WORK INSTRUCTIONS:
Leave out the pictures and repeat exactly the lines from the one containing "camera: 135 degrees right, 0 degrees up" through the end of the records.

Data excerpts:
◇ ◇ ◇ ◇ ◇

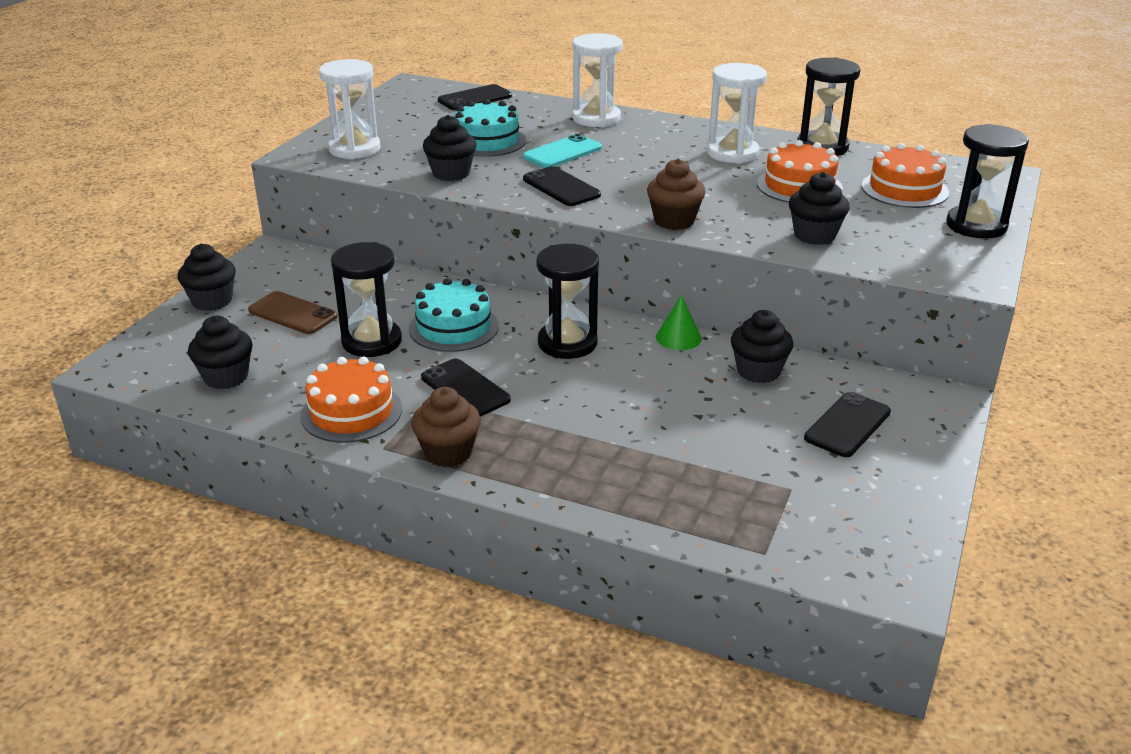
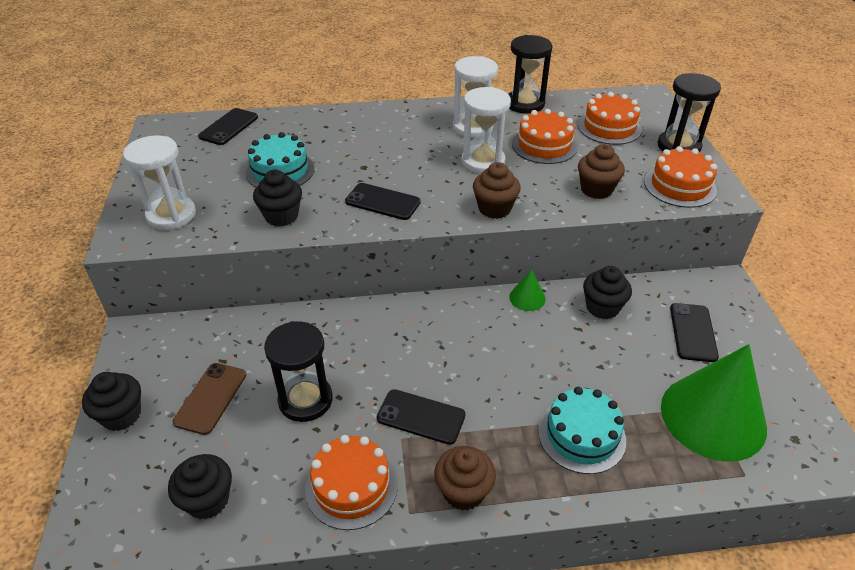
camera: 30 degrees left, 10 degrees up
brown phone [248,291,338,334] -> brown phone turned 75 degrees counterclockwise [173,363,246,435]
turquoise cake [409,278,499,352] -> turquoise cake moved to [538,387,626,474]
turquoise phone [523,134,602,168] -> none
black hourglass [536,244,599,359] -> none
white hourglass [572,33,623,127] -> white hourglass moved to [462,87,511,174]
black cupcake [789,172,850,245] -> brown cupcake [578,144,625,199]
none -> orange cake [644,146,717,208]
none -> green cone [661,344,767,462]

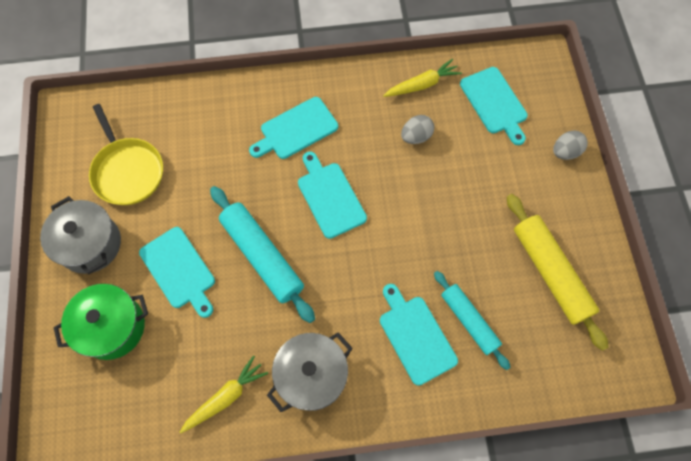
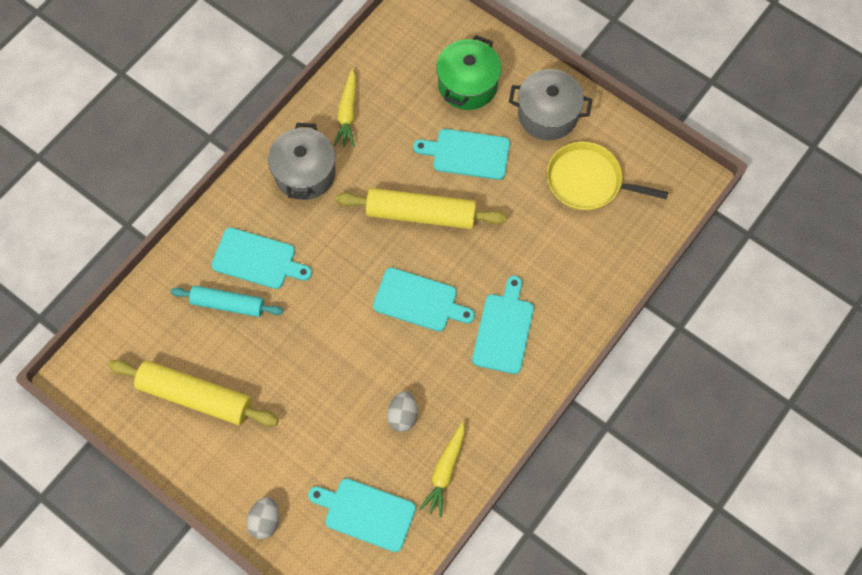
camera: 135 degrees right, 0 degrees up
turquoise rolling pin [210,186,315,323] -> yellow rolling pin [336,188,507,229]

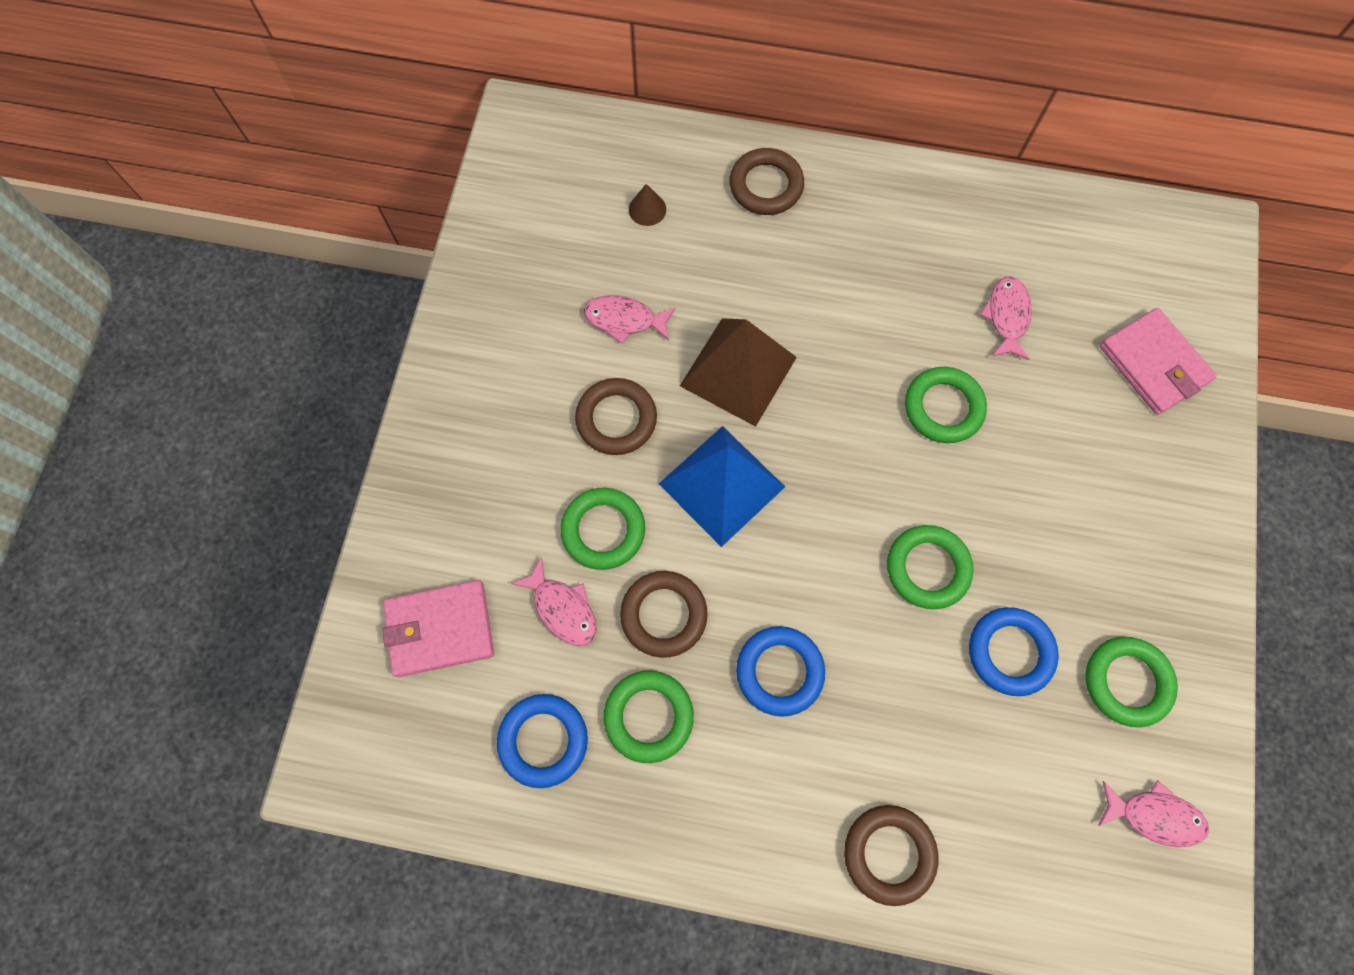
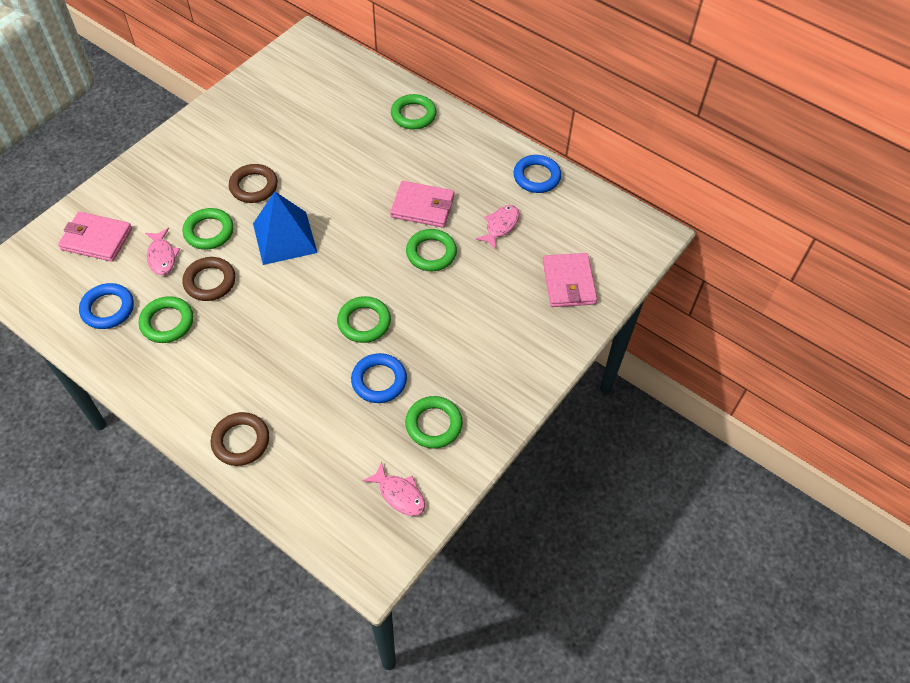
camera: 25 degrees right, 15 degrees down
pink fish [584,295,676,344] -> none
brown cone [629,184,666,226] -> none
brown pyramid [680,318,797,427] -> none
brown ring [729,148,804,215] -> green ring [391,94,436,129]
blue ring [736,626,825,717] -> blue ring moved to [513,155,561,193]
none -> pink wallet [390,181,454,228]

◇ ◇ ◇ ◇ ◇

WORKED SOLUTION:
camera: 135 degrees right, 0 degrees up
turquoise rolling pin [210,186,315,323] -> yellow rolling pin [336,188,507,229]

camera: 25 degrees right, 15 degrees down
pink fish [584,295,676,344] -> none
brown cone [629,184,666,226] -> none
brown pyramid [680,318,797,427] -> none
brown ring [729,148,804,215] -> green ring [391,94,436,129]
blue ring [736,626,825,717] -> blue ring moved to [513,155,561,193]
none -> pink wallet [390,181,454,228]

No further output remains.